What you are asked to do → Look below for the line containing "purple brick E8"; from there through the line containing "red brick B4 level 2 -> red brick D3 level 2", both lines included, please set down each line exactly and nothing else.

Stored items from a collection
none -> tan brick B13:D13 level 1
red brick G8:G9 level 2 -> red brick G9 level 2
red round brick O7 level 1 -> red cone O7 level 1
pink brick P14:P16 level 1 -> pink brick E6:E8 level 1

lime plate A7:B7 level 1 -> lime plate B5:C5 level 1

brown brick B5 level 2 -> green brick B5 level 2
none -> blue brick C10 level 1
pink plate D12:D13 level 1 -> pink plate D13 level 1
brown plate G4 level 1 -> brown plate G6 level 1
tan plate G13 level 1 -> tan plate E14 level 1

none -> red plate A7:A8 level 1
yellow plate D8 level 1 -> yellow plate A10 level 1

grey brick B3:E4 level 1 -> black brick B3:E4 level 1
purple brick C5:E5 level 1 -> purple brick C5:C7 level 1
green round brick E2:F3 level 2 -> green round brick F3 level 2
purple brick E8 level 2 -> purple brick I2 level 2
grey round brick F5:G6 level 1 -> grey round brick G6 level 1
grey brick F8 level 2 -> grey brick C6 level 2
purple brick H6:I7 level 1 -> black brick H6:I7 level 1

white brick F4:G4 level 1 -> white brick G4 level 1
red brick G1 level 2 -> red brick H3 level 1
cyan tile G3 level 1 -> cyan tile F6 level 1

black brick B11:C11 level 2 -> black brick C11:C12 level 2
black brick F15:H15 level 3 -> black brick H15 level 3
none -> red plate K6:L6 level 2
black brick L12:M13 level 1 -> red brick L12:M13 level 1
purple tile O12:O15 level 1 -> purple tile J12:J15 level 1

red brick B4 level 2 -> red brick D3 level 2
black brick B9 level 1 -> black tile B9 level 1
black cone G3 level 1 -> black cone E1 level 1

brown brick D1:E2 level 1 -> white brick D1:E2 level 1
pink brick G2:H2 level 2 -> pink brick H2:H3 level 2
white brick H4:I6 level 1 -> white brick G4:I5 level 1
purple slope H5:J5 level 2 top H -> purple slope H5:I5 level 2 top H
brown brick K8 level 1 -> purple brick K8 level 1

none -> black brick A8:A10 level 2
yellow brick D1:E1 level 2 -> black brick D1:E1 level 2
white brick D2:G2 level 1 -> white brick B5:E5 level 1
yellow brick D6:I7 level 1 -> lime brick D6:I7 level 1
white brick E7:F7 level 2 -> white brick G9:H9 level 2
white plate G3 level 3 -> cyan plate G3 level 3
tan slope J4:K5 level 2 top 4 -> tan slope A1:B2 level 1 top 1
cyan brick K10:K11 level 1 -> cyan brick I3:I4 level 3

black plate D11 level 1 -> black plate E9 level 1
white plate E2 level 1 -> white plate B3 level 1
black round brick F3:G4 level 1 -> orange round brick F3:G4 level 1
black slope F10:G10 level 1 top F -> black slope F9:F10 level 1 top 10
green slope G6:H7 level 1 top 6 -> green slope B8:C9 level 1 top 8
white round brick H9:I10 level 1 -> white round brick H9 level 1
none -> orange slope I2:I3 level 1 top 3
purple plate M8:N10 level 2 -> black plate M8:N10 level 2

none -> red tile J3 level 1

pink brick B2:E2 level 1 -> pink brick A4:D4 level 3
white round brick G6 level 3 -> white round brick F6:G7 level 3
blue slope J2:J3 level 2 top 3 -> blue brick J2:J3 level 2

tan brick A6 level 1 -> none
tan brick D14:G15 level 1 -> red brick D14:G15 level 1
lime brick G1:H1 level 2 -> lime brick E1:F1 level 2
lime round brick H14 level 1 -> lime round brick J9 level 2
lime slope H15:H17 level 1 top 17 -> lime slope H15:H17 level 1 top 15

Exercise solution →
purple brick E8 level 2 -> purple brick I2 level 2
grey round brick F5:G6 level 1 -> grey round brick G6 level 1
grey brick F8 level 2 -> grey brick C6 level 2
purple brick H6:I7 level 1 -> black brick H6:I7 level 1

white brick F4:G4 level 1 -> white brick G4 level 1
red brick G1 level 2 -> red brick H3 level 1
cyan tile G3 level 1 -> cyan tile F6 level 1

black brick B11:C11 level 2 -> black brick C11:C12 level 2
black brick F15:H15 level 3 -> black brick H15 level 3
none -> red plate K6:L6 level 2
black brick L12:M13 level 1 -> red brick L12:M13 level 1
purple tile O12:O15 level 1 -> purple tile J12:J15 level 1

red brick B4 level 2 -> red brick D3 level 2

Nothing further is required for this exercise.